→ Items listed in a dataset
★ ★ ★ ★
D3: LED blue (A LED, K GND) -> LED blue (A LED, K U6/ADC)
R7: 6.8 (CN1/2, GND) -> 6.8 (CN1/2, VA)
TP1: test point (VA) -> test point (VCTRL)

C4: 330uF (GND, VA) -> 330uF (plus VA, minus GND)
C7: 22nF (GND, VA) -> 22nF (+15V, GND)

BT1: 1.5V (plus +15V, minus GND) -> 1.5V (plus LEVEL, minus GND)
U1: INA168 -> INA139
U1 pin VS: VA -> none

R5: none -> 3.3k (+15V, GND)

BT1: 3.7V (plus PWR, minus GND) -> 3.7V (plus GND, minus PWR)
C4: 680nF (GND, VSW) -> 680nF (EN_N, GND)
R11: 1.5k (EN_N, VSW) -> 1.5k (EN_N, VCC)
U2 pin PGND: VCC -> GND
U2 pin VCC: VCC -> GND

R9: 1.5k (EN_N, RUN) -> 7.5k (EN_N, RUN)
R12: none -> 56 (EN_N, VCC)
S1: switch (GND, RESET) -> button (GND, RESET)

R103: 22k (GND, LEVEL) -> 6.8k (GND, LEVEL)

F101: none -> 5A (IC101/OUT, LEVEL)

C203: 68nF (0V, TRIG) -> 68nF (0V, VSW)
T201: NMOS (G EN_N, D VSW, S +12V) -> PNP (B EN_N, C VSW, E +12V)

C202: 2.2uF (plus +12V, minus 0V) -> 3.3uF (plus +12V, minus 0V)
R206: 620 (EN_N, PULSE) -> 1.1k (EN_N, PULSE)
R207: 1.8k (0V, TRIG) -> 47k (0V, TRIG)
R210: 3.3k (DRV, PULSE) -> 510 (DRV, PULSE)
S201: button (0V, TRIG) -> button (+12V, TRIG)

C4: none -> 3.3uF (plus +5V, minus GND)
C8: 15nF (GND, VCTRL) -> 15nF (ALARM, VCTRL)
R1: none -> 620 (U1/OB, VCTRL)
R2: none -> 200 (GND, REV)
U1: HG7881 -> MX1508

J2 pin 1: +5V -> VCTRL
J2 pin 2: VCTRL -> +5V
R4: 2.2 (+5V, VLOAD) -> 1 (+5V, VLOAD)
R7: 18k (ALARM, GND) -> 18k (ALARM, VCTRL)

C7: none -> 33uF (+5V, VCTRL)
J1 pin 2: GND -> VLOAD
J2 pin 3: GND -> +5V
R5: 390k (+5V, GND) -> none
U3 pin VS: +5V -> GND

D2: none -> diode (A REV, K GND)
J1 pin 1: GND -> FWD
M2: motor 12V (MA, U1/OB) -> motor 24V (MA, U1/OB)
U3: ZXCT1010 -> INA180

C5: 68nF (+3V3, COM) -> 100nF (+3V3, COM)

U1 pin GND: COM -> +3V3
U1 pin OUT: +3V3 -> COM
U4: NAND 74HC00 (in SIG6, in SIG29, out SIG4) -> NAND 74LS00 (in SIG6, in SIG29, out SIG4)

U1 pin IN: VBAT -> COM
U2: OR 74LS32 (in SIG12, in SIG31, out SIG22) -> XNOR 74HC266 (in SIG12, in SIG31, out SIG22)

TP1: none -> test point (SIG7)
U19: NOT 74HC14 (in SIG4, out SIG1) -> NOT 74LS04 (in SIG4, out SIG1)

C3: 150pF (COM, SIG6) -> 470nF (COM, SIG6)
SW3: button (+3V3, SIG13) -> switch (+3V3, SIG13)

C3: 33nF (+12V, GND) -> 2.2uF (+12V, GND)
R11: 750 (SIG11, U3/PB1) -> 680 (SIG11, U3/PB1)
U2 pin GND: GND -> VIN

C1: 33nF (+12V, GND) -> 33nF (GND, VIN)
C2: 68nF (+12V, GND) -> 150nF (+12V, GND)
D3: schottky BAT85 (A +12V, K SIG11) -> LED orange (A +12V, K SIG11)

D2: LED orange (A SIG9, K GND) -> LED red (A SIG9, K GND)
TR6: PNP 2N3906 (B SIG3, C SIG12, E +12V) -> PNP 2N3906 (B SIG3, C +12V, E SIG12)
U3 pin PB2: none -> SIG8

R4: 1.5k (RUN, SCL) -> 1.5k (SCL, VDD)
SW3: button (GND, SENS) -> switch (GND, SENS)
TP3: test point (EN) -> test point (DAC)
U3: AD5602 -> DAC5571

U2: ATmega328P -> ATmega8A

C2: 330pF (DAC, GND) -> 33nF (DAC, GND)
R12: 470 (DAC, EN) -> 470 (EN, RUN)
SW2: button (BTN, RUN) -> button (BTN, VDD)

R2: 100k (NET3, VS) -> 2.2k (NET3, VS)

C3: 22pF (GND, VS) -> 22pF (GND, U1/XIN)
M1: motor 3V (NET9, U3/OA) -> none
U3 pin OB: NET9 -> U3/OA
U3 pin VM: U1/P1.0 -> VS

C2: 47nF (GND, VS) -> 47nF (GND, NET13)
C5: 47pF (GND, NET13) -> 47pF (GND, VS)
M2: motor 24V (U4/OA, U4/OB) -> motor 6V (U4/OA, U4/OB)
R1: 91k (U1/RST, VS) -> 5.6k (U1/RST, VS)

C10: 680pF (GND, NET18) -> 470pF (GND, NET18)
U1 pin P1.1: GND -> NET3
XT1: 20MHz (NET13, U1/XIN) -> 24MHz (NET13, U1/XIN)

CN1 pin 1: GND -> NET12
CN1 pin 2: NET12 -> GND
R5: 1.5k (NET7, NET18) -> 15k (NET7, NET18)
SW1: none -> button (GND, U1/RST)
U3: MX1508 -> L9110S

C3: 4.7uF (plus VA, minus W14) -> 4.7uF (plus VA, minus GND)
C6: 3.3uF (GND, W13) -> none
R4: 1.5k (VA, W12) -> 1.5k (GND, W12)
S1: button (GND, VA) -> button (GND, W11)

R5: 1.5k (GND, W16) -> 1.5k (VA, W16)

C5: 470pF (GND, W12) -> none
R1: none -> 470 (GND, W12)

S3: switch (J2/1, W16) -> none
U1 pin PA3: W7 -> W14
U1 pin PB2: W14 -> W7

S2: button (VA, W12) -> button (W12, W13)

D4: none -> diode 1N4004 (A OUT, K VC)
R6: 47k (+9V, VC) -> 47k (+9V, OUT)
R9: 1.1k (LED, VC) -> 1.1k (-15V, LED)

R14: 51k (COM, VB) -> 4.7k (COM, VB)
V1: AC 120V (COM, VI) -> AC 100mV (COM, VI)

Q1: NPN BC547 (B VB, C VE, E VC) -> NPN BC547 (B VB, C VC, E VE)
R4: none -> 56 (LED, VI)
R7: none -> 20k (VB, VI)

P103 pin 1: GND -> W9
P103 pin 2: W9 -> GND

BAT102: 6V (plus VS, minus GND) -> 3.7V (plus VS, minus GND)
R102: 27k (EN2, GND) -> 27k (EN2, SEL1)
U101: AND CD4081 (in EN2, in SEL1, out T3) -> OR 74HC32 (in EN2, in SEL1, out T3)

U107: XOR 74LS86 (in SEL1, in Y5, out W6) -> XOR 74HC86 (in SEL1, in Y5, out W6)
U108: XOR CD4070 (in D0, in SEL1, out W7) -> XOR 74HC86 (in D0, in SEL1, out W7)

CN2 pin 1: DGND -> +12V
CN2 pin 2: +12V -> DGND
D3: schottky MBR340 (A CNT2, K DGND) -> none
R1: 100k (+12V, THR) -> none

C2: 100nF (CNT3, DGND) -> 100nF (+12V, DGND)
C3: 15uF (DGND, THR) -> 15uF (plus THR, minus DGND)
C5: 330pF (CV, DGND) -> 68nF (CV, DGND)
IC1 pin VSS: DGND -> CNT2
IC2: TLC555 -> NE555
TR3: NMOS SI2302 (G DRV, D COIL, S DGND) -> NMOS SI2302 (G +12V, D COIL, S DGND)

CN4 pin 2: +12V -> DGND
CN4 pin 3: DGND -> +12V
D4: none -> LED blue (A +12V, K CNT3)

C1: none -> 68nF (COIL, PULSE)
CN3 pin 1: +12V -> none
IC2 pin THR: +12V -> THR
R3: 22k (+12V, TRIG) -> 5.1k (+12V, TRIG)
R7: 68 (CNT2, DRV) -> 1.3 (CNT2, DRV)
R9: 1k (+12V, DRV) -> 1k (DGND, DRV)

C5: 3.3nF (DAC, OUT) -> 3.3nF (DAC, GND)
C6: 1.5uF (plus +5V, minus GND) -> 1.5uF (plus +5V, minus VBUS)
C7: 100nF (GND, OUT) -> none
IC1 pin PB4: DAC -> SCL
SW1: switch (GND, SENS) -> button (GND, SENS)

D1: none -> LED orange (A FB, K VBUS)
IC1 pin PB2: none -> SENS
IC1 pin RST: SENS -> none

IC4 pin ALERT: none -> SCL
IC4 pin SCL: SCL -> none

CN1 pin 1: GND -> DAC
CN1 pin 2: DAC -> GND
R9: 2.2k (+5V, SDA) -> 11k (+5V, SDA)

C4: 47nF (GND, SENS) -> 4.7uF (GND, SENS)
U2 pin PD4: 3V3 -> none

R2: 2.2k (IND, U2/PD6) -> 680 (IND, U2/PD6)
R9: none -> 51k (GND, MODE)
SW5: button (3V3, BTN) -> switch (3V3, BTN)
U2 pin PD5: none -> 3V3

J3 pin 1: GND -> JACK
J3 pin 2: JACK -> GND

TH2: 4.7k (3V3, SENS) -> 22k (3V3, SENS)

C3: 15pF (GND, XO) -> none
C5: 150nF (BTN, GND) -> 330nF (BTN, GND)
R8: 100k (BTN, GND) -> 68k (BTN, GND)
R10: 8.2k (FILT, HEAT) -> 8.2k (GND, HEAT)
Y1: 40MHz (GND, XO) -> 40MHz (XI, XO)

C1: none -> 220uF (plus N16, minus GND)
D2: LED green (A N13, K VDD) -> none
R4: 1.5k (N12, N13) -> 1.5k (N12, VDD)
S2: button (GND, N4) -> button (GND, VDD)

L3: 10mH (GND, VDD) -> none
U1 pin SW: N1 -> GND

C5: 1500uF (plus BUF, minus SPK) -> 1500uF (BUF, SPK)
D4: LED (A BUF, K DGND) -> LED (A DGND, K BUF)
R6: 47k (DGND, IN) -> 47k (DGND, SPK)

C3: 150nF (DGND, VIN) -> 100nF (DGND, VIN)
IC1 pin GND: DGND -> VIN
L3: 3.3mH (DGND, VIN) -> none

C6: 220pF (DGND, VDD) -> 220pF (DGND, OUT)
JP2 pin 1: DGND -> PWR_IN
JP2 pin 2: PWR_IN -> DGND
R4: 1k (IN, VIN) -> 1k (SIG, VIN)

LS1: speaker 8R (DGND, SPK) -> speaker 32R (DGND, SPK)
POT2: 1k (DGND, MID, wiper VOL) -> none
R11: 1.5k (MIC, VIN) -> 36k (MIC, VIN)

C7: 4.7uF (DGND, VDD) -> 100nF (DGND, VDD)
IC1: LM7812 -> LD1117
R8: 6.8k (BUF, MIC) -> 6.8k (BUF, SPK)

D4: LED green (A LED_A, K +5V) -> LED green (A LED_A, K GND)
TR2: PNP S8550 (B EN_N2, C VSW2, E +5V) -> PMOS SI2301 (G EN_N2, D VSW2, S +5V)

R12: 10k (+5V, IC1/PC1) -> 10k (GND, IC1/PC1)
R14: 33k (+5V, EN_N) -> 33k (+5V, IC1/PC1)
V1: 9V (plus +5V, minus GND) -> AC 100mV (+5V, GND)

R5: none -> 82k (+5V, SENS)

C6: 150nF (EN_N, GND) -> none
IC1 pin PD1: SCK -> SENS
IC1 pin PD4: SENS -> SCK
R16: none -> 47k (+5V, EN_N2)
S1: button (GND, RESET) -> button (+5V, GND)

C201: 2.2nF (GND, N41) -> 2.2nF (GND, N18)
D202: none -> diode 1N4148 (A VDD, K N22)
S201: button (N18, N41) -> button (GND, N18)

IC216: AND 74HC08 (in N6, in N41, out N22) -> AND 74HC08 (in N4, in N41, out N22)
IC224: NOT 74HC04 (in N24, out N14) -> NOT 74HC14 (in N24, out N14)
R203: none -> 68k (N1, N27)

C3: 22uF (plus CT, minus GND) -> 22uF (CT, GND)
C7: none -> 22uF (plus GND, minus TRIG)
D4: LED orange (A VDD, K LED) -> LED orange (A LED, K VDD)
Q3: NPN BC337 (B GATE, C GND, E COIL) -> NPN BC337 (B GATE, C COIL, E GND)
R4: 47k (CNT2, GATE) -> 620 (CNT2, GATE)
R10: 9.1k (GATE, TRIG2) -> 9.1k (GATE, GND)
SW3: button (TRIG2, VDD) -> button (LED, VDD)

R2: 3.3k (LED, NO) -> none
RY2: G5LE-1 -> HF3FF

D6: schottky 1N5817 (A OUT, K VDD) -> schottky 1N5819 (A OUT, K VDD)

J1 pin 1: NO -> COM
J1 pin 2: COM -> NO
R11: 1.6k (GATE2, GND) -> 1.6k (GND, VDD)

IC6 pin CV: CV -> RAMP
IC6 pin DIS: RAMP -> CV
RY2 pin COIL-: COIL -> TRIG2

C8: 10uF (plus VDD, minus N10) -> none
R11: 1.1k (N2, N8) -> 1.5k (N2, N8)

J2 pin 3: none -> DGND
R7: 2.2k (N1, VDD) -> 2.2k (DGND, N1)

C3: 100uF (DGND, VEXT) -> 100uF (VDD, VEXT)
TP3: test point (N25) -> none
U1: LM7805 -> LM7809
★ ★ ★ ★
→ Exercise description
Would you copy out exactly the lines above that start at the one containing "F101: none -> 5A (IC101/OUT, LEVEL)" and end at the one containing "C3: 150pF (COM, SIG6) -> 470nF (COM, SIG6)", inclusive?

→ Task output
F101: none -> 5A (IC101/OUT, LEVEL)

C203: 68nF (0V, TRIG) -> 68nF (0V, VSW)
T201: NMOS (G EN_N, D VSW, S +12V) -> PNP (B EN_N, C VSW, E +12V)

C202: 2.2uF (plus +12V, minus 0V) -> 3.3uF (plus +12V, minus 0V)
R206: 620 (EN_N, PULSE) -> 1.1k (EN_N, PULSE)
R207: 1.8k (0V, TRIG) -> 47k (0V, TRIG)
R210: 3.3k (DRV, PULSE) -> 510 (DRV, PULSE)
S201: button (0V, TRIG) -> button (+12V, TRIG)

C4: none -> 3.3uF (plus +5V, minus GND)
C8: 15nF (GND, VCTRL) -> 15nF (ALARM, VCTRL)
R1: none -> 620 (U1/OB, VCTRL)
R2: none -> 200 (GND, REV)
U1: HG7881 -> MX1508

J2 pin 1: +5V -> VCTRL
J2 pin 2: VCTRL -> +5V
R4: 2.2 (+5V, VLOAD) -> 1 (+5V, VLOAD)
R7: 18k (ALARM, GND) -> 18k (ALARM, VCTRL)

C7: none -> 33uF (+5V, VCTRL)
J1 pin 2: GND -> VLOAD
J2 pin 3: GND -> +5V
R5: 390k (+5V, GND) -> none
U3 pin VS: +5V -> GND

D2: none -> diode (A REV, K GND)
J1 pin 1: GND -> FWD
M2: motor 12V (MA, U1/OB) -> motor 24V (MA, U1/OB)
U3: ZXCT1010 -> INA180

C5: 68nF (+3V3, COM) -> 100nF (+3V3, COM)

U1 pin GND: COM -> +3V3
U1 pin OUT: +3V3 -> COM
U4: NAND 74HC00 (in SIG6, in SIG29, out SIG4) -> NAND 74LS00 (in SIG6, in SIG29, out SIG4)

U1 pin IN: VBAT -> COM
U2: OR 74LS32 (in SIG12, in SIG31, out SIG22) -> XNOR 74HC266 (in SIG12, in SIG31, out SIG22)

TP1: none -> test point (SIG7)
U19: NOT 74HC14 (in SIG4, out SIG1) -> NOT 74LS04 (in SIG4, out SIG1)

C3: 150pF (COM, SIG6) -> 470nF (COM, SIG6)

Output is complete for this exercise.